JOB ITEM >>
For the data that follows, return each line unchanged and drop the pictures.

ENTRIES SUPPLIED >>
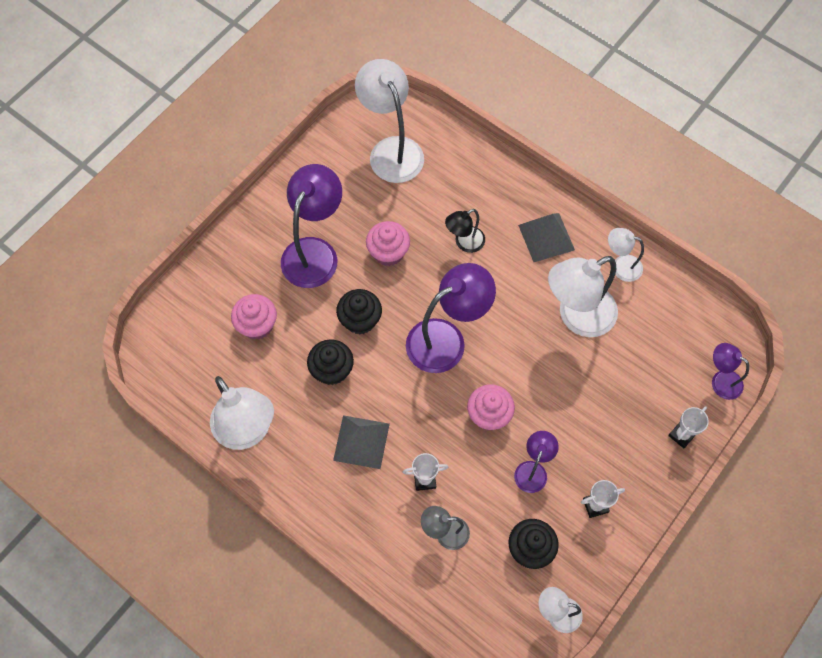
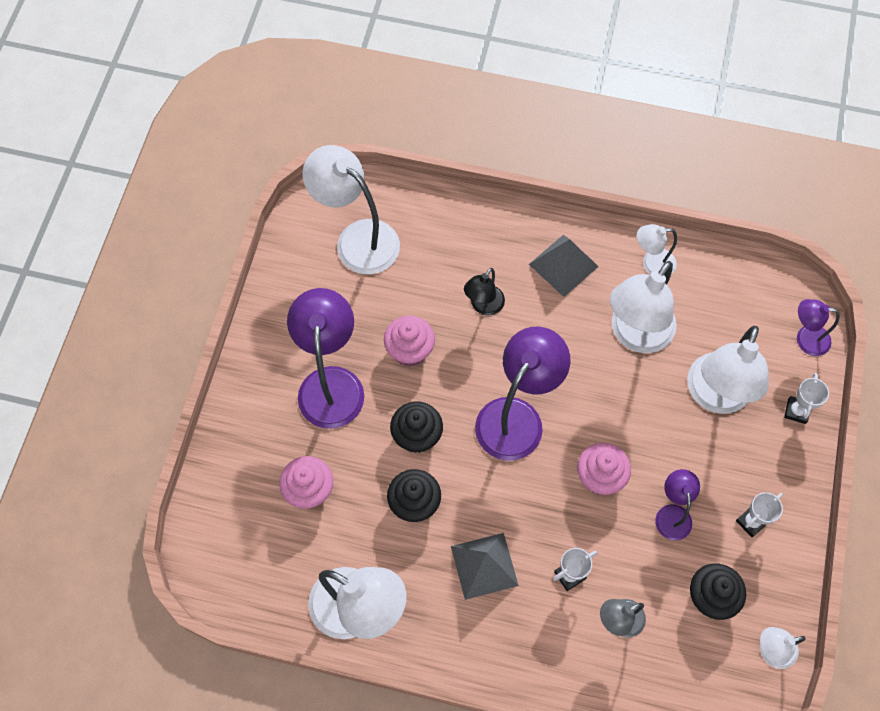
camera: 25 degrees left, 0 degrees up
(618, 393) = (715, 396): none -> white lamp

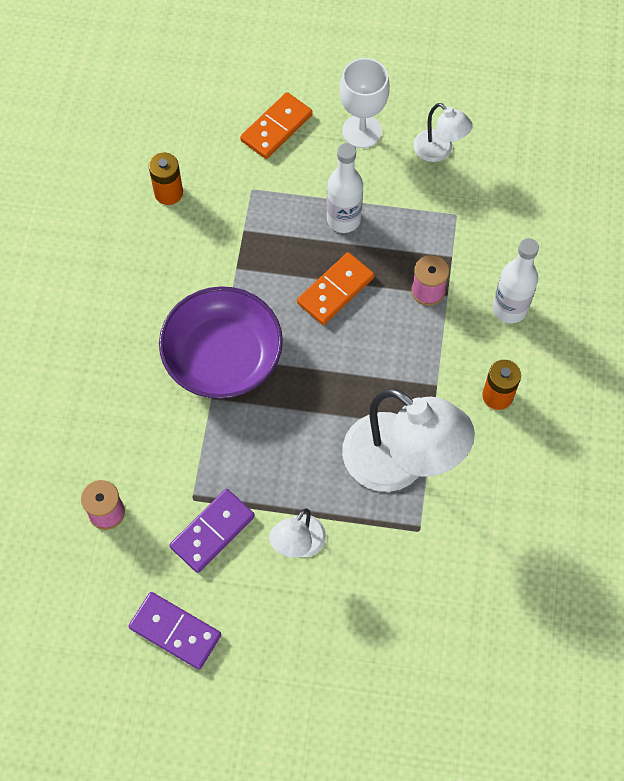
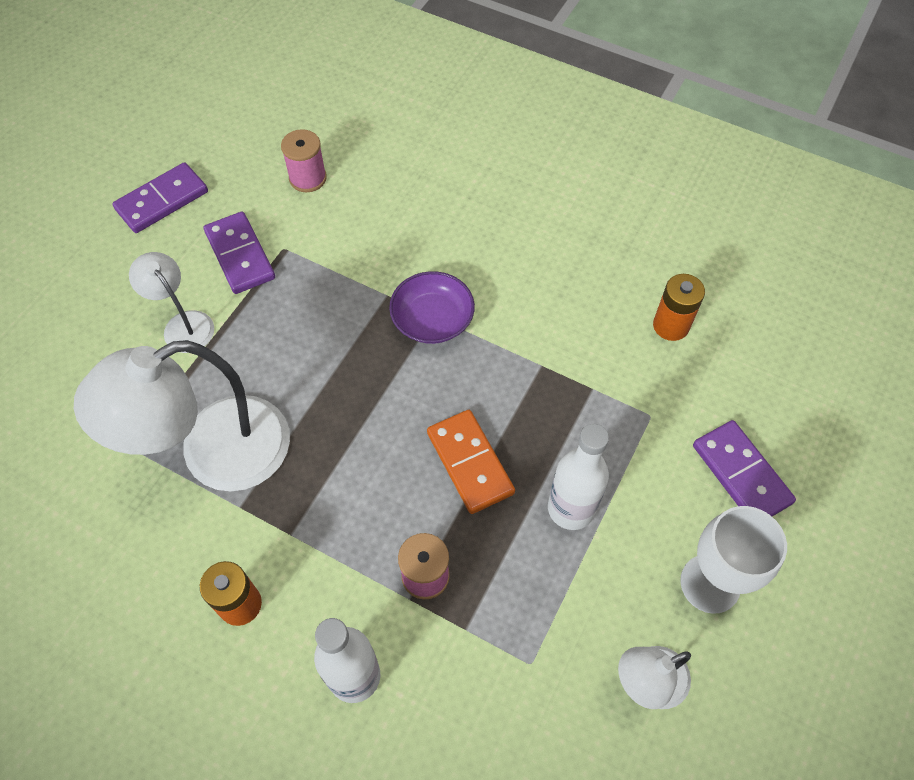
camera: 110 degrees right, 5 degrees down
(223, 356) = (432, 319): purple bowl -> purple bowl, size x0.58
(276, 128) = (741, 474): orange domino -> purple domino

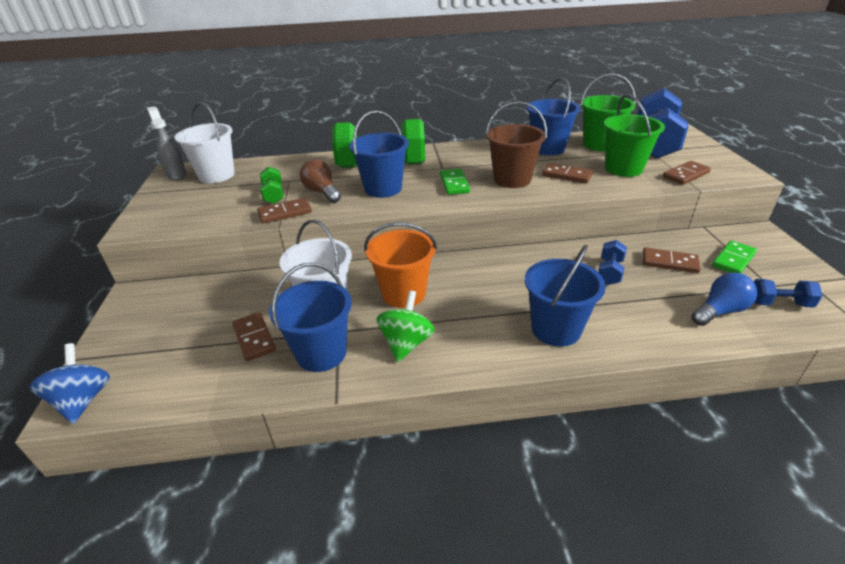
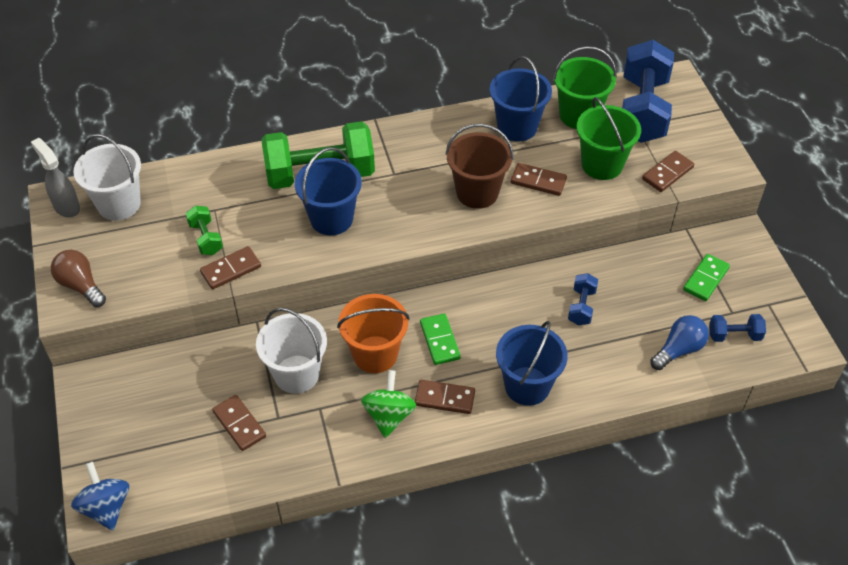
camera: 10 degrees left, 15 degrees up
(321, 353) = (311, 435): blue bucket -> none
(322, 192) = (262, 230): brown light bulb -> brown light bulb (81, 285)
(454, 184) = (412, 205): green domino -> green domino (439, 341)
(669, 262) = (642, 288): brown domino -> brown domino (444, 398)

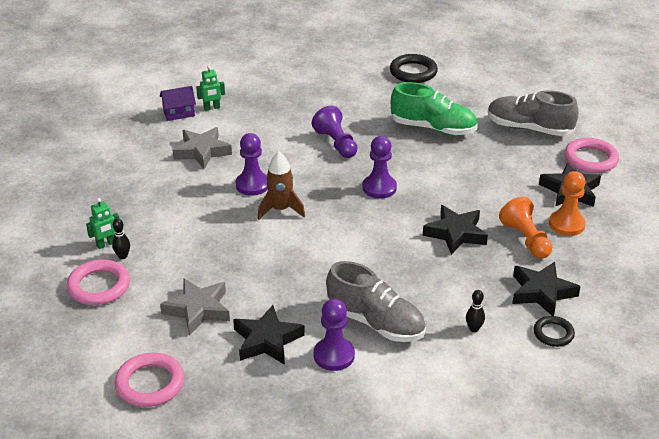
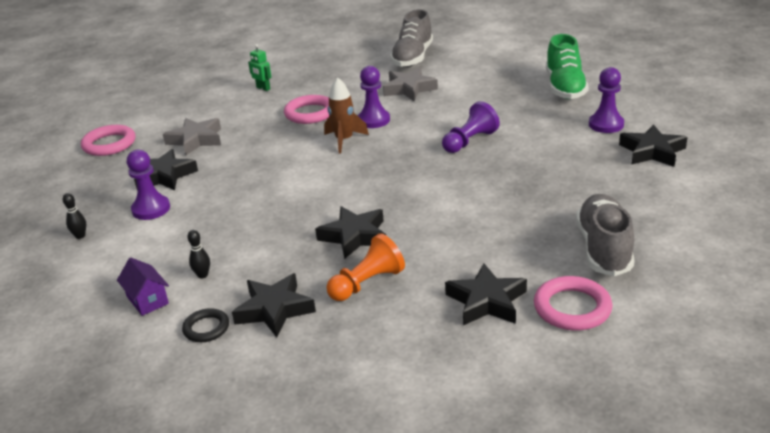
camera: 75 degrees right, 5 degrees down
(99, 286) = (213, 99): pink ring -> pink ring (310, 113)
(123, 256) = (251, 97): black bowling pin -> black bowling pin (80, 236)
(179, 113) = (459, 66): purple house -> purple house (147, 300)
(212, 108) = (480, 76): green robot -> none
(375, 322) = (199, 220): grey shoe -> grey shoe (412, 58)
(379, 188) = (408, 179): purple pawn -> purple pawn (606, 124)
(413, 72) = (652, 151): black ring -> black star
(433, 128) = (545, 186): green shoe -> green shoe (565, 88)
(566, 224) = (412, 309): orange pawn -> none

SOLUTION TO THIS PROBLEM >>
camera: 25 degrees left, 0 degrees up
(618, 393) = (715, 396): none -> white lamp

camera: 110 degrees right, 5 degrees down
(223, 356) = (432, 319): purple bowl -> purple bowl, size x0.58
(276, 128) = (741, 474): orange domino -> purple domino

camera: 10 degrees left, 15 degrees up
(321, 353) = (311, 435): blue bucket -> none
(322, 192) = (262, 230): brown light bulb -> brown light bulb (81, 285)
(454, 184) = (412, 205): green domino -> green domino (439, 341)
(669, 262) = (642, 288): brown domino -> brown domino (444, 398)

camera: 75 degrees right, 5 degrees down
(99, 286) = (213, 99): pink ring -> pink ring (310, 113)
(123, 256) = (251, 97): black bowling pin -> black bowling pin (80, 236)
(179, 113) = (459, 66): purple house -> purple house (147, 300)
(212, 108) = (480, 76): green robot -> none
(375, 322) = (199, 220): grey shoe -> grey shoe (412, 58)
(379, 188) = (408, 179): purple pawn -> purple pawn (606, 124)
(413, 72) = (652, 151): black ring -> black star
(433, 128) = (545, 186): green shoe -> green shoe (565, 88)
(566, 224) = (412, 309): orange pawn -> none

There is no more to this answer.